▸ **WHAT THE TASK ASKS**
Print the entire listing below word for word, excluding its pictures.

▸ **RECORDS FOR PROCESSING**
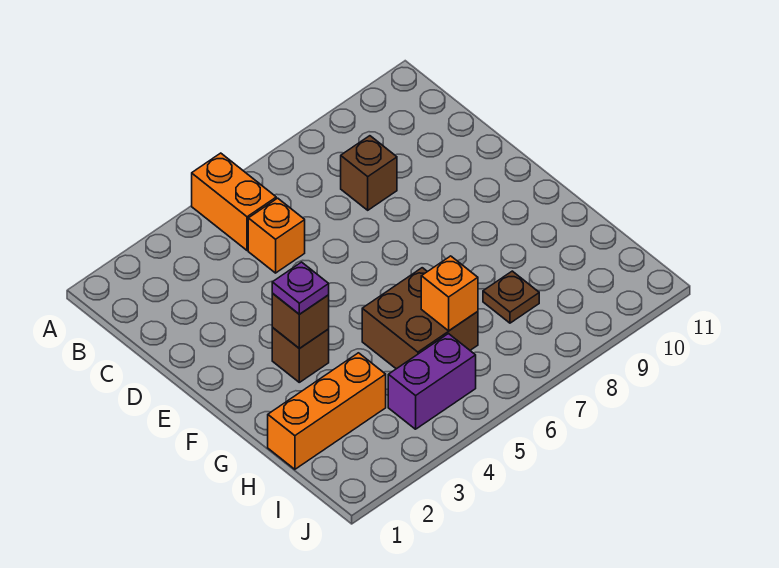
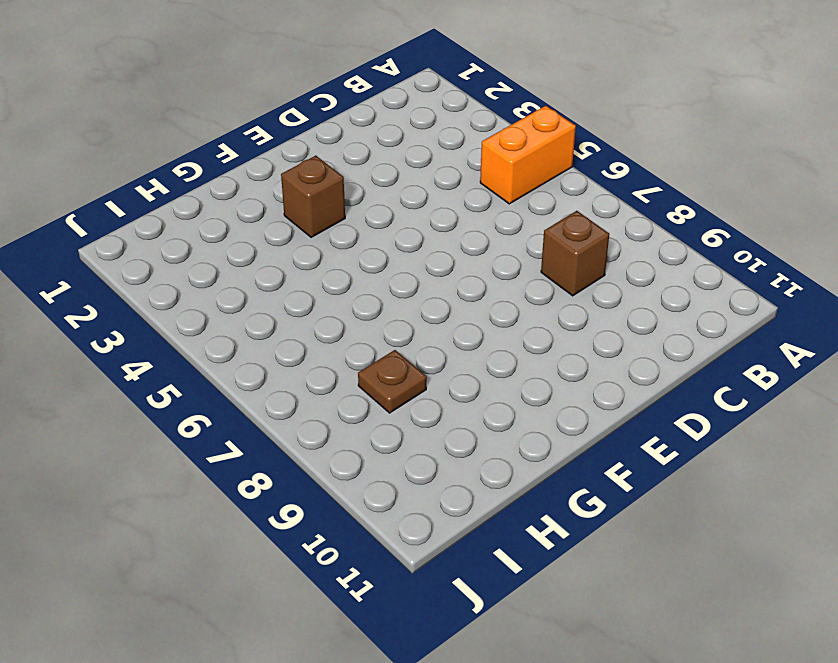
none -> orange 1x1 brick [248,198,305,273]
none -> brown 2x2 brick [362,268,478,369]

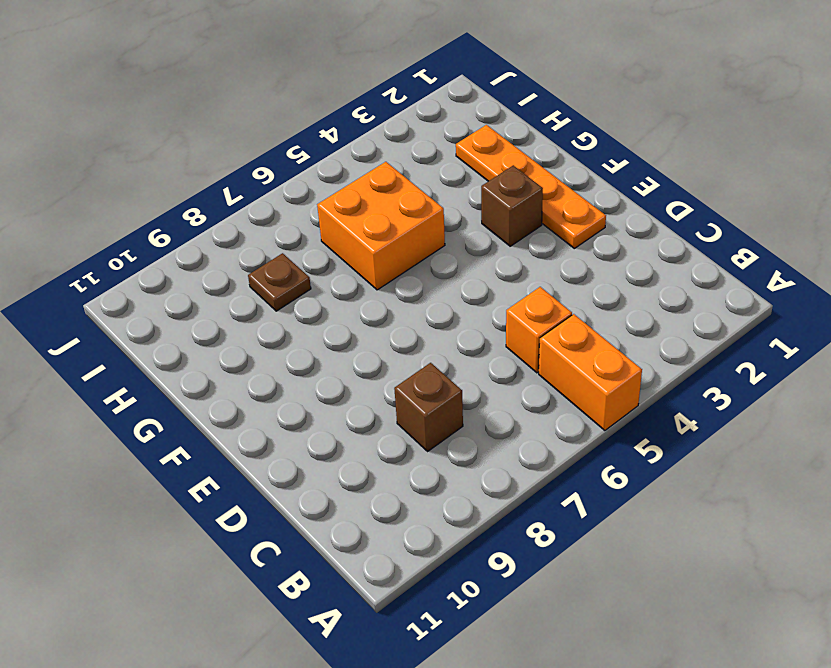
orange 1x4 plate [456,125,606,248] -> orange 1x3 brick [268,353,386,469]
orange 2x2 brick [317,162,445,290] -> brown 2x2 brick [362,268,478,369]
none -> purple 1x2 brick [388,334,476,429]
none -> brown 1x1 brick [272,294,329,349]

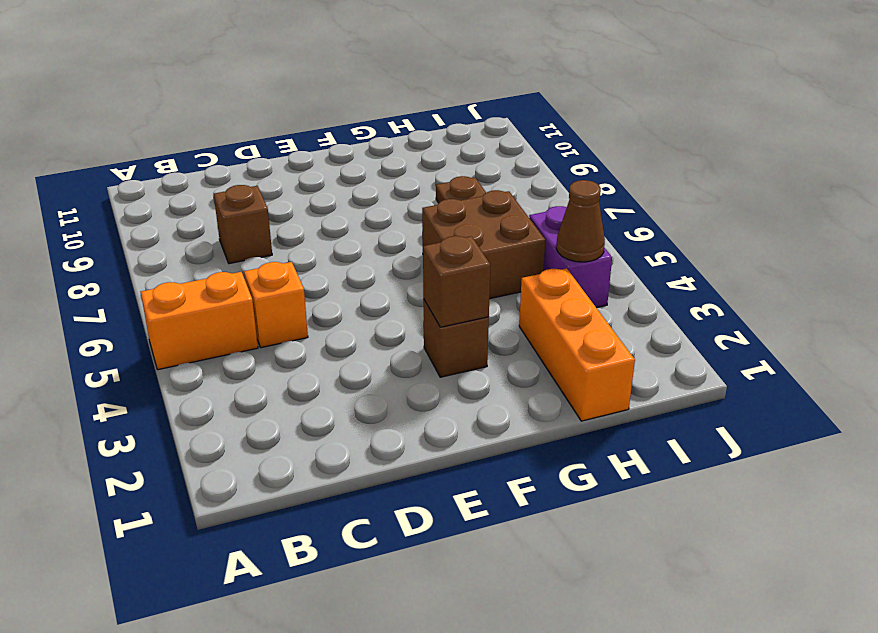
brown 1x1 cone [556,180,605,262] -> none
none -> orange 1x1 brick [421,256,478,331]
none -> purple 1x1 plate [272,262,329,314]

▸ **REPLY TO THE EXERCISE**
none -> orange 1x1 brick [248,198,305,273]
none -> brown 2x2 brick [362,268,478,369]

orange 1x4 plate [456,125,606,248] -> orange 1x3 brick [268,353,386,469]
orange 2x2 brick [317,162,445,290] -> brown 2x2 brick [362,268,478,369]
none -> purple 1x2 brick [388,334,476,429]
none -> brown 1x1 brick [272,294,329,349]

brown 1x1 cone [556,180,605,262] -> none
none -> orange 1x1 brick [421,256,478,331]
none -> purple 1x1 plate [272,262,329,314]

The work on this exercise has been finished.